*** Provided data

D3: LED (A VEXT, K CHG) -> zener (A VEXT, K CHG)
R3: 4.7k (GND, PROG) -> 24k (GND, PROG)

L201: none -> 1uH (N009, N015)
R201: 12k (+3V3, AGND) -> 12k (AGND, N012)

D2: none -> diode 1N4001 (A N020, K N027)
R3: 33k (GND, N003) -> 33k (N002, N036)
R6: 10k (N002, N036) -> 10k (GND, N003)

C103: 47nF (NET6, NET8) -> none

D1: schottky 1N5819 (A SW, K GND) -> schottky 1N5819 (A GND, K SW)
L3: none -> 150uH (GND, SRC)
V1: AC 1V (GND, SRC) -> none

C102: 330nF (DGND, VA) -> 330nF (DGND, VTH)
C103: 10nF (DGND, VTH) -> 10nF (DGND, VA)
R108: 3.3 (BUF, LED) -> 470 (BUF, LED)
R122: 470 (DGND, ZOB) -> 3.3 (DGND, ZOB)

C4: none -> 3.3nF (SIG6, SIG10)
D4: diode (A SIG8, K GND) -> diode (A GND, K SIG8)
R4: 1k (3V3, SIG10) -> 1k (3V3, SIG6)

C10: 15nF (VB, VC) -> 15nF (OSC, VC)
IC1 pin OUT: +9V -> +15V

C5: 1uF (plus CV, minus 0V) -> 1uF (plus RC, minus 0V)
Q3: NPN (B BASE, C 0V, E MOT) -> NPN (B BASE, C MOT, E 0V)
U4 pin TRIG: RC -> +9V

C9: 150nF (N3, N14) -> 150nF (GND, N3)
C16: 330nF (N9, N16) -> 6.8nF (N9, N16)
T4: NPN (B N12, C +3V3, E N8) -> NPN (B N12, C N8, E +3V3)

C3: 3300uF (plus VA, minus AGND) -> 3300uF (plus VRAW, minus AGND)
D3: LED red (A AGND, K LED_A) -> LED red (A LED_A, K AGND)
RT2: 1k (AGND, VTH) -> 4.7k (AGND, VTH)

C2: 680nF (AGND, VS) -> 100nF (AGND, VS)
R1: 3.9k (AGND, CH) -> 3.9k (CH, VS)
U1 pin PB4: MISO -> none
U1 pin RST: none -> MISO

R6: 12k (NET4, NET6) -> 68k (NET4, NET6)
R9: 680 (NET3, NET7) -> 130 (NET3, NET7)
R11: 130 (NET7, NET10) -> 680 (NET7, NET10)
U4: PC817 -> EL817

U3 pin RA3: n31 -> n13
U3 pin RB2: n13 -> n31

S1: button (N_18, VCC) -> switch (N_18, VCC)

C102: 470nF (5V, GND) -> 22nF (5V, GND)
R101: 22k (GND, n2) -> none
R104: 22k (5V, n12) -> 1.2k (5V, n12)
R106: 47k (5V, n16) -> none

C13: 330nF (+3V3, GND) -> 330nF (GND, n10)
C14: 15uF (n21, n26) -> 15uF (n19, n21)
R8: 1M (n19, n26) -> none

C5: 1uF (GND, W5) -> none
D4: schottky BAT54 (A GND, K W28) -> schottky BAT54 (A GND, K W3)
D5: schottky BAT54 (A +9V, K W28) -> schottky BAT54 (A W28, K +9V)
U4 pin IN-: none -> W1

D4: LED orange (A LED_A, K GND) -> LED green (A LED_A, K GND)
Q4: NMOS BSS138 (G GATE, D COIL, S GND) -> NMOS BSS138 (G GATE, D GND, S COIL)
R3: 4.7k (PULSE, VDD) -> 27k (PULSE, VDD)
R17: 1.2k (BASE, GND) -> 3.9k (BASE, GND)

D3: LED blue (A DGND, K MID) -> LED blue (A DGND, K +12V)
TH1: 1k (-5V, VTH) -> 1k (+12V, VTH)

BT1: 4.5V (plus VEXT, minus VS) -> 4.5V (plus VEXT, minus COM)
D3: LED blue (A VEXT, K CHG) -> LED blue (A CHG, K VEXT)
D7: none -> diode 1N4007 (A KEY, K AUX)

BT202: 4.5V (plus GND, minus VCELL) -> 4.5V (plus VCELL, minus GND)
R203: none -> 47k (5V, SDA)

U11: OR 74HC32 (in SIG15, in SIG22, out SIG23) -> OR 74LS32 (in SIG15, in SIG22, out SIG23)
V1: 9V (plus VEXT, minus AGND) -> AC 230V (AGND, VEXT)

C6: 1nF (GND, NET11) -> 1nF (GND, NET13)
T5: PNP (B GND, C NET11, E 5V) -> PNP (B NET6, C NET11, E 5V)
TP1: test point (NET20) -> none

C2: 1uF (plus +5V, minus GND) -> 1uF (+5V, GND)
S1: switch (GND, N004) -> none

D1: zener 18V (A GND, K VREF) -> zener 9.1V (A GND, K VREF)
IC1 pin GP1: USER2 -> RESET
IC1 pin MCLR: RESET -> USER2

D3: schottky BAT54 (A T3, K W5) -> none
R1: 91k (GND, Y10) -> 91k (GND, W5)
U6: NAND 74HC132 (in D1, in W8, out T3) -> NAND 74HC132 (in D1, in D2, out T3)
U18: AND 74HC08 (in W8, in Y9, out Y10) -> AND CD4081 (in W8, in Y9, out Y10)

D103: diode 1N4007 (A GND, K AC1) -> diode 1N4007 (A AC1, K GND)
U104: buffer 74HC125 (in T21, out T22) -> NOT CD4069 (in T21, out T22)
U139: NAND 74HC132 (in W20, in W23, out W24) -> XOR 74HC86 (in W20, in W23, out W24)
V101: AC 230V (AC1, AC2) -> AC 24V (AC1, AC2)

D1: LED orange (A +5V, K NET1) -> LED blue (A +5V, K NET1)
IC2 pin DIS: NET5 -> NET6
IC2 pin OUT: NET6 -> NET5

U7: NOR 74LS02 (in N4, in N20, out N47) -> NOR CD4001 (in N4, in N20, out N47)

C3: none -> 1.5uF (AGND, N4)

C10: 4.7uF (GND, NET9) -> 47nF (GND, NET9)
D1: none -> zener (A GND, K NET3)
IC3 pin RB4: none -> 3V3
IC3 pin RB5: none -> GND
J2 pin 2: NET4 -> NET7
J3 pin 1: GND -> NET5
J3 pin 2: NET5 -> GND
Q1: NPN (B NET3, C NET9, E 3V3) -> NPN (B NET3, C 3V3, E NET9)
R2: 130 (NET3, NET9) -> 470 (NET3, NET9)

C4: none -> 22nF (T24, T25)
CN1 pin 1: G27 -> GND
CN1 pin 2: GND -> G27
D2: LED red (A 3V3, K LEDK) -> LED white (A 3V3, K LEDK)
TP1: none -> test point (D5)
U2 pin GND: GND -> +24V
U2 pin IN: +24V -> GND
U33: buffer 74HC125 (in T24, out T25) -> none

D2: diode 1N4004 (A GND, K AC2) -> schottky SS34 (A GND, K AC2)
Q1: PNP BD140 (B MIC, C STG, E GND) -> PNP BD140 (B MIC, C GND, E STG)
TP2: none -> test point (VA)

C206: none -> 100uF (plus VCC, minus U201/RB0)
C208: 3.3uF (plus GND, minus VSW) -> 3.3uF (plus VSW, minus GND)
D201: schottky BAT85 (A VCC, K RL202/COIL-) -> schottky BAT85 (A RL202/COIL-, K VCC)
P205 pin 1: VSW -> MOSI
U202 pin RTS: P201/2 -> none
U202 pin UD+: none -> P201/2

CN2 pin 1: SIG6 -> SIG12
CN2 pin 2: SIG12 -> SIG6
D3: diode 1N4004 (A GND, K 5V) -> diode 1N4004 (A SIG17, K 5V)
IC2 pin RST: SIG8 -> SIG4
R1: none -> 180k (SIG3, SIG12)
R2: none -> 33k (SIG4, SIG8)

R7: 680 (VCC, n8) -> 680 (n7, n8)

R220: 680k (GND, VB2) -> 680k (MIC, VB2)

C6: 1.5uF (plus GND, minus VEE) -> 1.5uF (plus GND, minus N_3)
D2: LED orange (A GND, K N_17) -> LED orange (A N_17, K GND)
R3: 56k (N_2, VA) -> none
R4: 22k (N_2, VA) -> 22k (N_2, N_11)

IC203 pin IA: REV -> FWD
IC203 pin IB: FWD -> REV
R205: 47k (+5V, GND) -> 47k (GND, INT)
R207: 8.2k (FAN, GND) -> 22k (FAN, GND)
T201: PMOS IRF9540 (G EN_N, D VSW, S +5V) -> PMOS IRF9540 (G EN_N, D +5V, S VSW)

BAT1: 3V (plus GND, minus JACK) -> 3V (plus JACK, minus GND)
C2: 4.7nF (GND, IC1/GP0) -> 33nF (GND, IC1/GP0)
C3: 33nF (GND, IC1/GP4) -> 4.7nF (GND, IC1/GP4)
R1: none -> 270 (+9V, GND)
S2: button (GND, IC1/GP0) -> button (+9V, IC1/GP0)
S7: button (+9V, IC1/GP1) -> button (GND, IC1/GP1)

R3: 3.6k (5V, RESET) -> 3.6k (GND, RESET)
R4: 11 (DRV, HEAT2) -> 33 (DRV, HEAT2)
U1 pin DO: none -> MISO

******

#### Exercise details
Using the data above, print exactly the lines from the line that contains "C9: 150nF (N3, N14) -> 150nF (GND, N3)" through the line that contains "R6: 12k (NET4, NET6) -> 68k (NET4, NET6)", with both included.

#### Solution
C9: 150nF (N3, N14) -> 150nF (GND, N3)
C16: 330nF (N9, N16) -> 6.8nF (N9, N16)
T4: NPN (B N12, C +3V3, E N8) -> NPN (B N12, C N8, E +3V3)

C3: 3300uF (plus VA, minus AGND) -> 3300uF (plus VRAW, minus AGND)
D3: LED red (A AGND, K LED_A) -> LED red (A LED_A, K AGND)
RT2: 1k (AGND, VTH) -> 4.7k (AGND, VTH)

C2: 680nF (AGND, VS) -> 100nF (AGND, VS)
R1: 3.9k (AGND, CH) -> 3.9k (CH, VS)
U1 pin PB4: MISO -> none
U1 pin RST: none -> MISO

R6: 12k (NET4, NET6) -> 68k (NET4, NET6)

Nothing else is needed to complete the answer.